[Data source items]
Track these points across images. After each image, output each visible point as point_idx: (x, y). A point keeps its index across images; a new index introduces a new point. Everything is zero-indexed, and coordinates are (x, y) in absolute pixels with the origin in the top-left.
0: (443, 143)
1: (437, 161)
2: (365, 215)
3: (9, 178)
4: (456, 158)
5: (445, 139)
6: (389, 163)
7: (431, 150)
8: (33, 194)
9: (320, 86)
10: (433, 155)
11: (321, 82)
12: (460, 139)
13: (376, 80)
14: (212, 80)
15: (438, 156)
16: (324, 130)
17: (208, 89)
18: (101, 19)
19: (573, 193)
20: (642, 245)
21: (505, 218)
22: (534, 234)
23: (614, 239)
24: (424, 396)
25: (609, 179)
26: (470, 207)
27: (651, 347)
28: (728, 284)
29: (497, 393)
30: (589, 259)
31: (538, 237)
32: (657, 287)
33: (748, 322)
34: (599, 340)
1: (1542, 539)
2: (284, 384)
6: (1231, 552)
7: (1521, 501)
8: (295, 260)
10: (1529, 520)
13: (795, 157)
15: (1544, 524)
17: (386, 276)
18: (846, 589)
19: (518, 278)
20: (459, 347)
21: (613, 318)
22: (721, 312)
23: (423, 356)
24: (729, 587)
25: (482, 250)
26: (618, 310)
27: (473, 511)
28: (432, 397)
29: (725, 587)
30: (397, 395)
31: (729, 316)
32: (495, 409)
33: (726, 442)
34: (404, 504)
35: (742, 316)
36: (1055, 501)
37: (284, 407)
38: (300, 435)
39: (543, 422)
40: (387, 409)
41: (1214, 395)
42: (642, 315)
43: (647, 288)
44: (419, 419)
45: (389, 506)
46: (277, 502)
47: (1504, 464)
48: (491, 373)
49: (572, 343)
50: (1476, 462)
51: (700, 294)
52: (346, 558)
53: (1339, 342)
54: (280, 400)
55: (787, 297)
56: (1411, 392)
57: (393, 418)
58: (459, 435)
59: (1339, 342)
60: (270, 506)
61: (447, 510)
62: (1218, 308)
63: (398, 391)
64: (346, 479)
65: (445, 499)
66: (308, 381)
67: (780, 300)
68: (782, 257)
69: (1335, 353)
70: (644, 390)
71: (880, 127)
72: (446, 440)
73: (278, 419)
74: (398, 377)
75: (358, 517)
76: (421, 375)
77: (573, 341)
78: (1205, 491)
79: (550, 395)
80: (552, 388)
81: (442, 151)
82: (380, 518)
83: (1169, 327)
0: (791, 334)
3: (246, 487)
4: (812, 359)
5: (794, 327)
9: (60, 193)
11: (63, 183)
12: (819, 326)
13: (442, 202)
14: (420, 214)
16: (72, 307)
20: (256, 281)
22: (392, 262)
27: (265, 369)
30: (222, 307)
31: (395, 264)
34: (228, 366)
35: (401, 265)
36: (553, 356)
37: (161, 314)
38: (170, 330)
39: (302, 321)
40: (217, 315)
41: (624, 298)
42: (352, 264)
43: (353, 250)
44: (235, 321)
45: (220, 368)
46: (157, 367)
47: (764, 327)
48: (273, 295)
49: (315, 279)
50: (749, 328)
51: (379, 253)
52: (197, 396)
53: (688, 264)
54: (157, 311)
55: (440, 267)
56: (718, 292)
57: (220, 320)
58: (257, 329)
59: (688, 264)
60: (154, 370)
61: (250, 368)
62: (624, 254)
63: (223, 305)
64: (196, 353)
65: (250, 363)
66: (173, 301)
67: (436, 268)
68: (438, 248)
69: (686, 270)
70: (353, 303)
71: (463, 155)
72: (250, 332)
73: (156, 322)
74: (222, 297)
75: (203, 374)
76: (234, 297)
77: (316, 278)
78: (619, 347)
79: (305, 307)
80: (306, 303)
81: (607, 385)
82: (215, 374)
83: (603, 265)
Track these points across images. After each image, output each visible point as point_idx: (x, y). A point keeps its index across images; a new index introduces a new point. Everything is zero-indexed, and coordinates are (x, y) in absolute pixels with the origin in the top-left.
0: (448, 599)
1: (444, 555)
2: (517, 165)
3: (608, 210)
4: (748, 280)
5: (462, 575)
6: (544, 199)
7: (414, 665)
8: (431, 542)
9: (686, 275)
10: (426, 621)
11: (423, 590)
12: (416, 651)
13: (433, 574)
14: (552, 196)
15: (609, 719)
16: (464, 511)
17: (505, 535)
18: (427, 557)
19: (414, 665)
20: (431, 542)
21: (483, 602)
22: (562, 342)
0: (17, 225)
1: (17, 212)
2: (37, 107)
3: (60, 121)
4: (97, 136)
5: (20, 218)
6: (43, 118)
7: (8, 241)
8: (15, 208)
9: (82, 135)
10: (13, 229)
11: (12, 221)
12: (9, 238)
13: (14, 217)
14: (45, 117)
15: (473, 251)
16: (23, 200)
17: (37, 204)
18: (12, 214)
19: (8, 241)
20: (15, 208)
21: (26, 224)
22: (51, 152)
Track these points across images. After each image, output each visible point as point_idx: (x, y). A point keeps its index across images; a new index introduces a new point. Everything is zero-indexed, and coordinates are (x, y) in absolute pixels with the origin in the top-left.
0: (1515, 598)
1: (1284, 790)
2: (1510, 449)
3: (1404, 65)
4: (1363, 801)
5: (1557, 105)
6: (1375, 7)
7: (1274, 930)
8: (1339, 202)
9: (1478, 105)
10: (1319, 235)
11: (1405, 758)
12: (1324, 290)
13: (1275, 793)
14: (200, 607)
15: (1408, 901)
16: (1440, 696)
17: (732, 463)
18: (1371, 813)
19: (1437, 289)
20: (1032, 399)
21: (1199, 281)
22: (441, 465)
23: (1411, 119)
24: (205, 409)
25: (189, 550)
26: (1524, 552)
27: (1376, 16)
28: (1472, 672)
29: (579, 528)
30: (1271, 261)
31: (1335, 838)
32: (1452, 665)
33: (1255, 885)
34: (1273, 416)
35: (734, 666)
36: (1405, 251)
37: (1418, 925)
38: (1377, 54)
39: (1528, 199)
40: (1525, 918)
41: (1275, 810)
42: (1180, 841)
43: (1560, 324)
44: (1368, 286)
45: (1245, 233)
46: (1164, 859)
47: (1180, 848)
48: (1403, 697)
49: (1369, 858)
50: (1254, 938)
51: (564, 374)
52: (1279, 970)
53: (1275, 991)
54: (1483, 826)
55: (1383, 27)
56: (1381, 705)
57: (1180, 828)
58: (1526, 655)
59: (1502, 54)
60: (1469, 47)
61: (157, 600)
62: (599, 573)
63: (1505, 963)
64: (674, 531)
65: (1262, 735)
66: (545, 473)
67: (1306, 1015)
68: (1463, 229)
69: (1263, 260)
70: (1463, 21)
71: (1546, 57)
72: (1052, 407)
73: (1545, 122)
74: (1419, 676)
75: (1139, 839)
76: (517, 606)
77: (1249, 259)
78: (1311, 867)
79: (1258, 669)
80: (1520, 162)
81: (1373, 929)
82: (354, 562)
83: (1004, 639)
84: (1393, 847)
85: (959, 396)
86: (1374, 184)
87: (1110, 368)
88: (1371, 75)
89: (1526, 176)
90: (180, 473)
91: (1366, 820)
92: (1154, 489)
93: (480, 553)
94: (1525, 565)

Objective: Reproduce the data above with "top-left" swapped for "upper-left", keeping every other character as it is.

Full solution:
Track these points across images. After each image, output each visible point as point_idx: (x, y). A point keeps its index across images; a new index introduces a new point. Everything is zero-indexed, and coordinates are (x, y) in absolute pixels with the origin in the upper-left.
0: (443, 143)
1: (437, 161)
2: (365, 215)
3: (9, 178)
4: (456, 158)
5: (445, 139)
6: (389, 163)
7: (431, 150)
8: (33, 194)
9: (320, 86)
10: (433, 155)
11: (321, 82)
12: (460, 139)
13: (376, 80)
14: (212, 80)
15: (438, 156)
16: (324, 130)
17: (208, 89)
18: (101, 19)
19: (573, 193)
20: (642, 245)
21: (505, 218)
22: (534, 234)
23: (614, 239)
24: (424, 396)
25: (609, 179)
26: (470, 207)
27: (651, 347)
28: (728, 284)
29: (497, 393)
30: (589, 259)
31: (538, 237)
32: (657, 287)
33: (748, 322)
34: (599, 340)
1: (1542, 539)
2: (284, 384)
6: (1231, 552)
7: (1521, 501)
8: (295, 260)
10: (1529, 520)
13: (795, 157)
15: (1544, 524)
17: (386, 276)
18: (846, 589)
19: (518, 278)
20: (459, 347)
21: (613, 318)
22: (721, 312)
23: (423, 356)
24: (729, 587)
25: (482, 250)
26: (618, 310)
27: (473, 511)
28: (432, 397)
29: (725, 587)
30: (397, 395)
31: (729, 316)
32: (495, 409)
33: (726, 442)
34: (404, 504)
35: (742, 316)
36: (1055, 501)
37: (284, 407)
38: (300, 435)
39: (543, 422)
40: (387, 409)
41: (1214, 395)
42: (642, 315)
43: (647, 288)
44: (419, 419)
45: (389, 506)
46: (277, 502)
47: (1504, 464)
48: (491, 373)
49: (572, 343)
50: (1476, 462)
51: (700, 294)
52: (346, 558)
53: (1339, 342)
54: (280, 400)
55: (787, 297)
56: (1411, 392)
57: (393, 418)
58: (459, 435)
59: (1339, 342)
60: (270, 506)
61: (447, 510)
62: (1218, 308)
63: (398, 391)
64: (346, 479)
65: (445, 499)
66: (308, 381)
67: (780, 300)
68: (782, 257)
69: (1335, 353)
70: (644, 390)
71: (880, 127)
72: (446, 440)
73: (278, 419)
74: (398, 377)
75: (358, 517)
76: (421, 375)
77: (573, 341)
78: (1205, 491)
79: (550, 395)
80: (552, 388)
81: (442, 151)
82: (380, 518)
83: (1169, 327)
0: (791, 334)
3: (246, 487)
4: (812, 359)
5: (794, 327)
9: (60, 193)
11: (63, 183)
12: (819, 326)
13: (442, 202)
14: (420, 214)
16: (72, 307)
20: (256, 281)
22: (392, 262)
27: (265, 369)
30: (222, 307)
31: (395, 264)
34: (228, 366)
35: (401, 265)
36: (553, 356)
37: (161, 314)
38: (170, 330)
39: (302, 321)
40: (217, 315)
41: (624, 298)
42: (352, 264)
43: (353, 250)
44: (235, 321)
45: (220, 368)
46: (157, 367)
47: (764, 327)
48: (273, 295)
49: (315, 279)
50: (749, 328)
51: (379, 253)
52: (197, 396)
53: (688, 264)
54: (157, 311)
55: (440, 267)
56: (718, 292)
57: (220, 320)
58: (257, 329)
59: (688, 264)
60: (154, 370)
61: (250, 368)
62: (624, 254)
63: (223, 305)
64: (196, 353)
65: (250, 363)
66: (173, 301)
67: (436, 268)
68: (438, 248)
69: (686, 270)
70: (353, 303)
71: (463, 155)
72: (250, 332)
73: (156, 322)
74: (222, 297)
75: (203, 374)
76: (234, 297)
77: (316, 278)
78: (619, 347)
79: (305, 307)
80: (306, 303)
81: (607, 385)
82: (215, 374)
83: (603, 265)
Track these points across images. After each image, output each visible point as point_idx: (x, y). A point keeps its index across images; a new index introduces a new point. Everything is zero-indexed, and coordinates are (x, y) in absolute pixels with the origin in the upper-left.
0: (448, 599)
1: (444, 555)
2: (517, 165)
3: (608, 210)
4: (748, 280)
5: (462, 575)
6: (544, 199)
7: (414, 665)
8: (431, 542)
9: (686, 275)
10: (426, 621)
11: (423, 590)
12: (416, 651)
13: (433, 574)
14: (552, 196)
15: (609, 719)
16: (464, 511)
17: (505, 535)
18: (427, 557)
19: (414, 665)
20: (431, 542)
21: (483, 602)
22: (562, 342)
0: (17, 225)
1: (17, 212)
2: (37, 107)
3: (60, 121)
4: (97, 136)
5: (20, 218)
6: (43, 118)
7: (8, 241)
8: (15, 208)
9: (82, 135)
10: (13, 229)
11: (12, 221)
12: (9, 238)
13: (14, 217)
14: (45, 117)
15: (473, 251)
16: (23, 200)
17: (37, 204)
18: (12, 214)
19: (8, 241)
20: (15, 208)
21: (26, 224)
22: (51, 152)
Track these points across images. After each image, output each visible point as point_idx: (x, y). A point keeps its index across images; a new index introduces a new point. Everything is zero-indexed, and coordinates are (x, y) in absolute pixels with the origin in the upper-left.
0: (1515, 598)
1: (1284, 790)
2: (1510, 449)
3: (1404, 65)
4: (1363, 801)
5: (1557, 105)
6: (1375, 7)
7: (1274, 930)
8: (1339, 202)
9: (1478, 105)
10: (1319, 235)
11: (1405, 758)
12: (1324, 290)
13: (1275, 793)
14: (200, 607)
15: (1408, 901)
16: (1440, 696)
17: (732, 463)
18: (1371, 813)
19: (1437, 289)
20: (1032, 399)
21: (1199, 281)
22: (441, 465)
23: (1411, 119)
24: (205, 409)
25: (189, 550)
26: (1524, 552)
27: (1376, 16)
28: (1472, 672)
29: (579, 528)
30: (1271, 261)
31: (1335, 838)
32: (1452, 665)
33: (1255, 885)
34: (1273, 416)
35: (734, 666)
36: (1405, 251)
37: (1418, 925)
38: (1377, 54)
39: (1528, 199)
40: (1525, 918)
41: (1275, 810)
42: (1180, 841)
43: (1560, 324)
44: (1368, 286)
45: (1245, 233)
46: (1164, 859)
47: (1180, 848)
48: (1403, 697)
49: (1369, 858)
50: (1254, 938)
51: (564, 374)
52: (1279, 970)
53: (1275, 991)
54: (1483, 826)
55: (1383, 27)
56: (1381, 705)
57: (1180, 828)
58: (1526, 655)
59: (1502, 54)
60: (1469, 47)
61: (157, 600)
62: (599, 573)
63: (1505, 963)
64: (674, 531)
65: (1262, 735)
66: (545, 473)
67: (1306, 1015)
68: (1463, 229)
69: (1263, 260)
70: (1463, 21)
71: (1546, 57)
72: (1052, 407)
73: (1545, 122)
74: (1419, 676)
75: (1139, 839)
76: (517, 606)
77: (1249, 259)
78: (1311, 867)
79: (1258, 669)
80: (1520, 162)
81: (1373, 929)
82: (354, 562)
83: (1004, 639)
84: (1393, 847)
85: (959, 396)
86: (1374, 184)
87: (1110, 368)
88: (1371, 75)
89: (1526, 176)
90: (180, 473)
91: (1366, 820)
92: (1154, 489)
93: (480, 553)
94: (1525, 565)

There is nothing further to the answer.